# [TASK ITEM]
For the records below, output every line from the one holding "was: robot/gris" through the final line, unaltered, and no other lines.

# [DATASET ENTRIES]
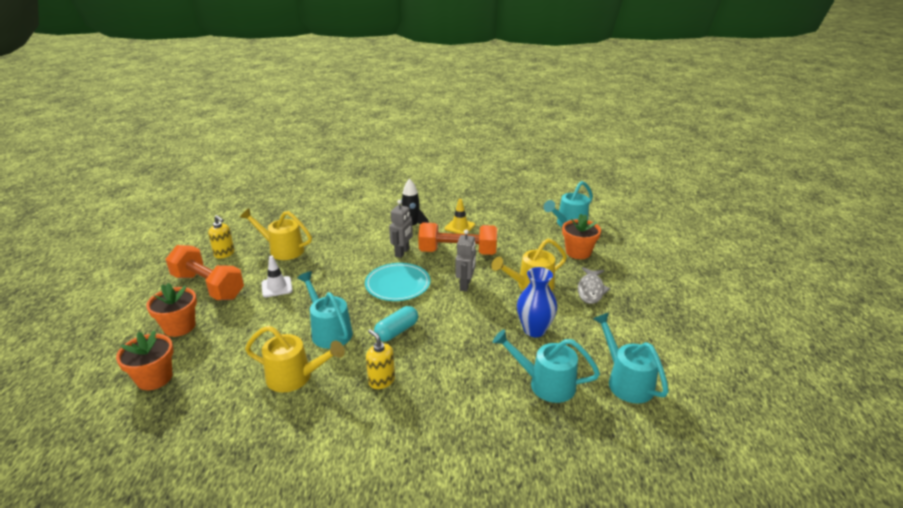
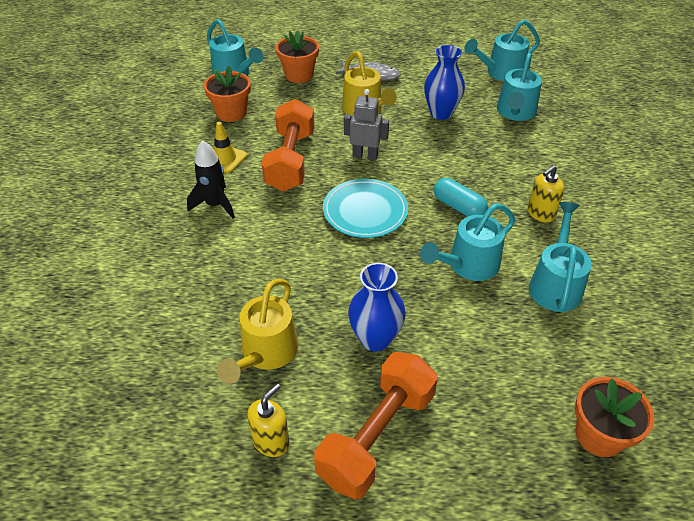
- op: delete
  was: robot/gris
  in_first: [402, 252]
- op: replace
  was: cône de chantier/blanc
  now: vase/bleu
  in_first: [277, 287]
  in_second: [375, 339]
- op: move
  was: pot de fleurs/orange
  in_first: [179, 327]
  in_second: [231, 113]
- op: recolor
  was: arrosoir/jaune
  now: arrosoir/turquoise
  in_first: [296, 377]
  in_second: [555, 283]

# [REPLY]
  was: robot/gris
  in_first: [402, 252]
- op: replace
  was: cône de chantier/blanc
  now: vase/bleu
  in_first: [277, 287]
  in_second: [375, 339]
- op: move
  was: pot de fleurs/orange
  in_first: [179, 327]
  in_second: [231, 113]
- op: recolor
  was: arrosoir/jaune
  now: arrosoir/turquoise
  in_first: [296, 377]
  in_second: [555, 283]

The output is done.